#### [Your instructions]
Where the word "camera" occurs in a line of the data, return the whole line.

#### [Data to process]
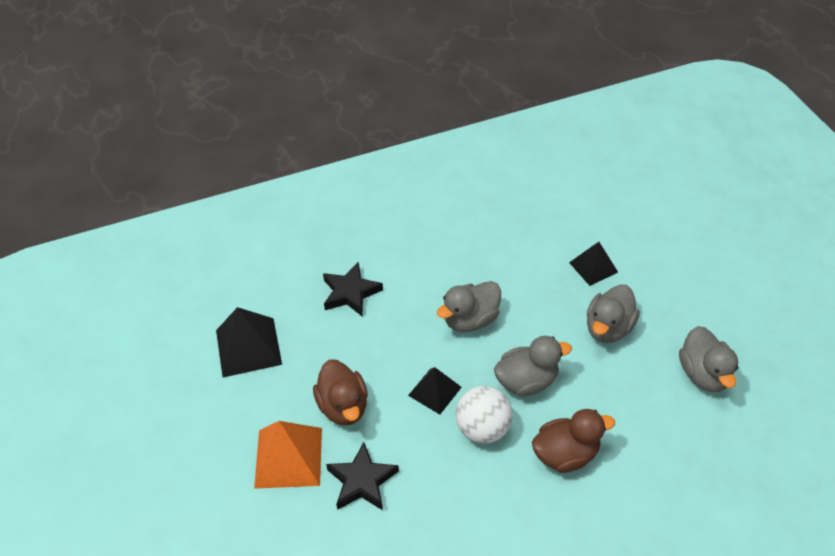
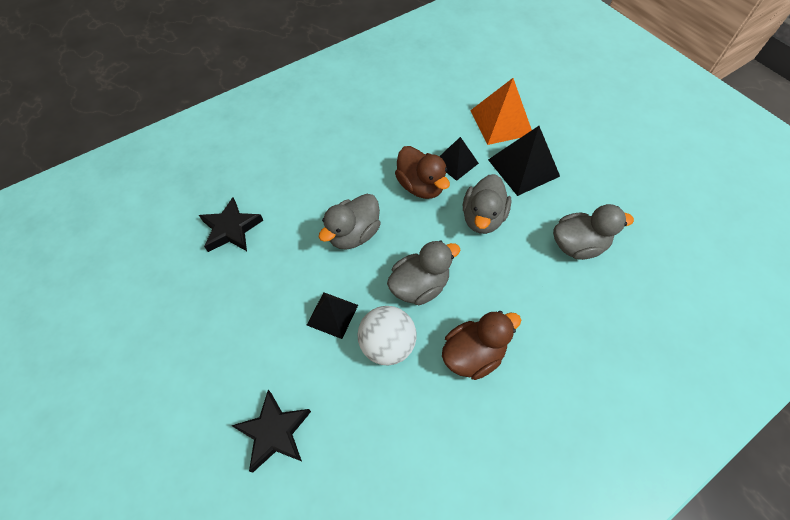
camera: 15 degrees left, 10 degrees up
(248, 347) = (132, 307): black pyramid -> black pyramid (523, 168)
(288, 457) = (191, 423): orange pyramid -> orange pyramid (501, 122)
(343, 406) = (242, 351): brown duck -> brown duck (420, 186)
(703, 374) = (578, 245): grey duck -> grey duck turned 75 degrees counterclockwise

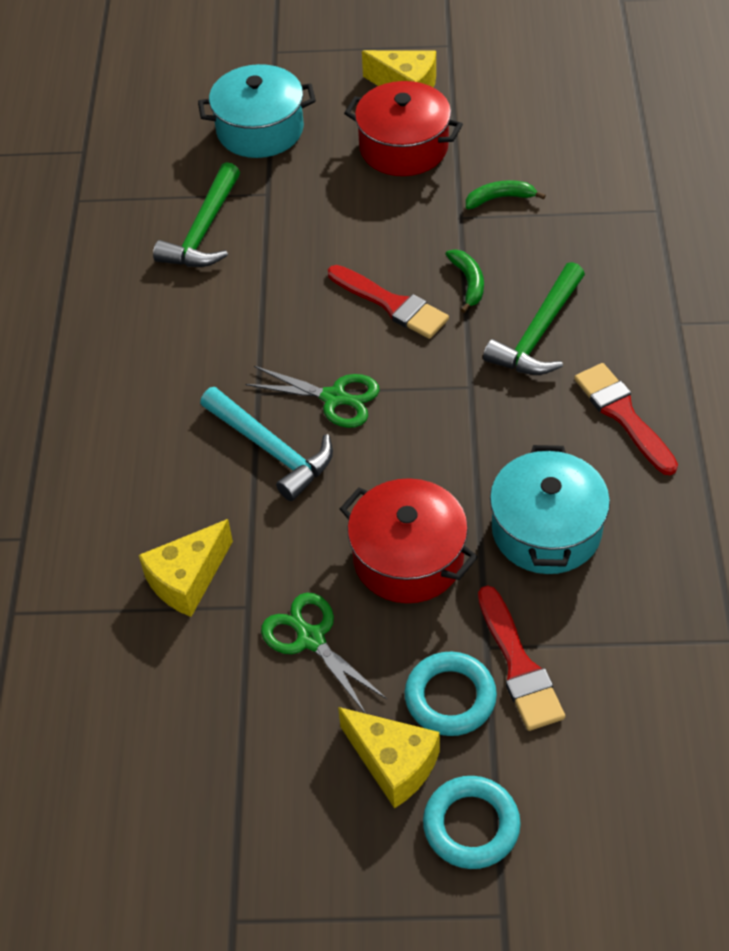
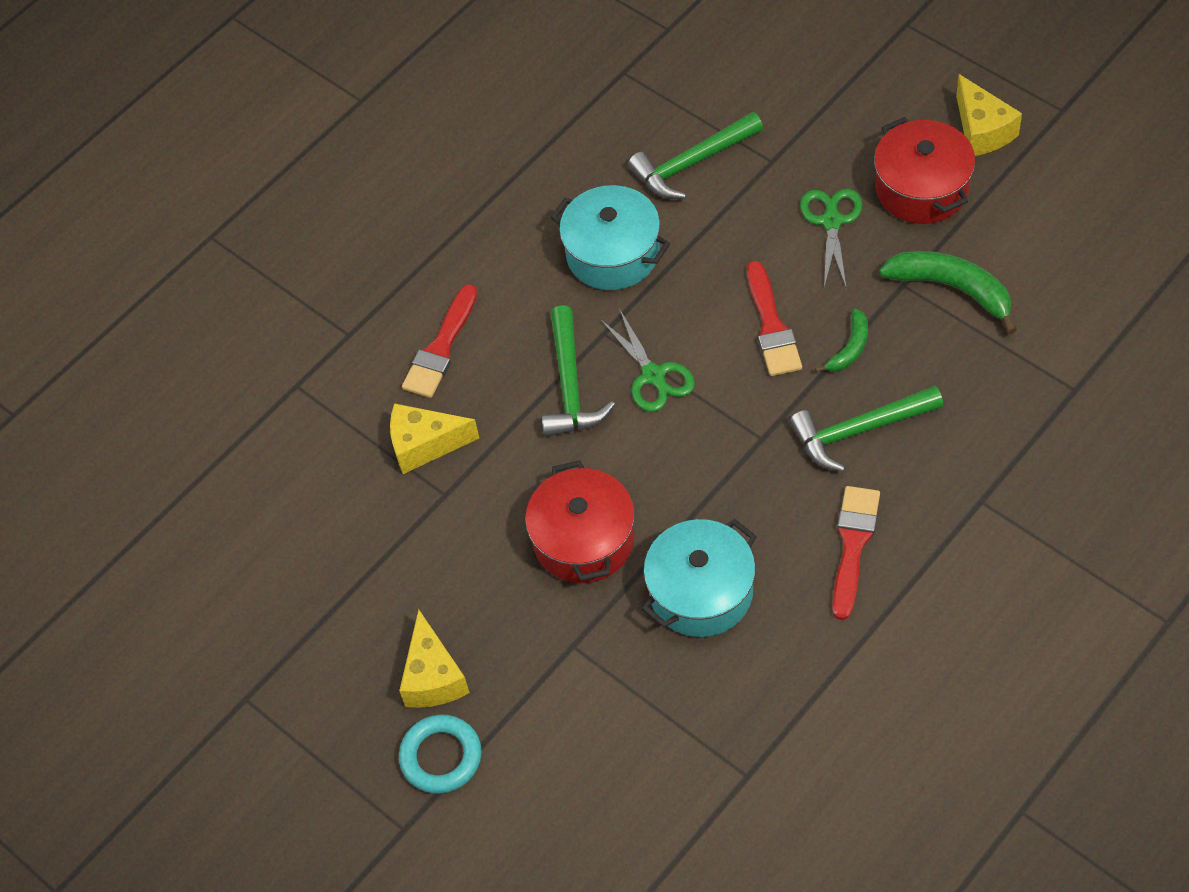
camera: 45 degrees right, 5 degrees up
(260, 130) = (822, 96): turquoise pot -> turquoise pot (613, 253)
(271, 449) = (570, 385): turquoise hammer -> green hammer
(311, 639) = (463, 549): green scissors -> green scissors (831, 222)
(450, 697) = (513, 661): turquoise ring -> none
(500, 198) = (953, 289): green banana -> green banana, size x1.78
(519, 665) = (580, 675): red brush -> red brush (441, 348)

#### [Response to this exercise]
camera: 15 degrees left, 10 degrees up
camera: 45 degrees right, 5 degrees up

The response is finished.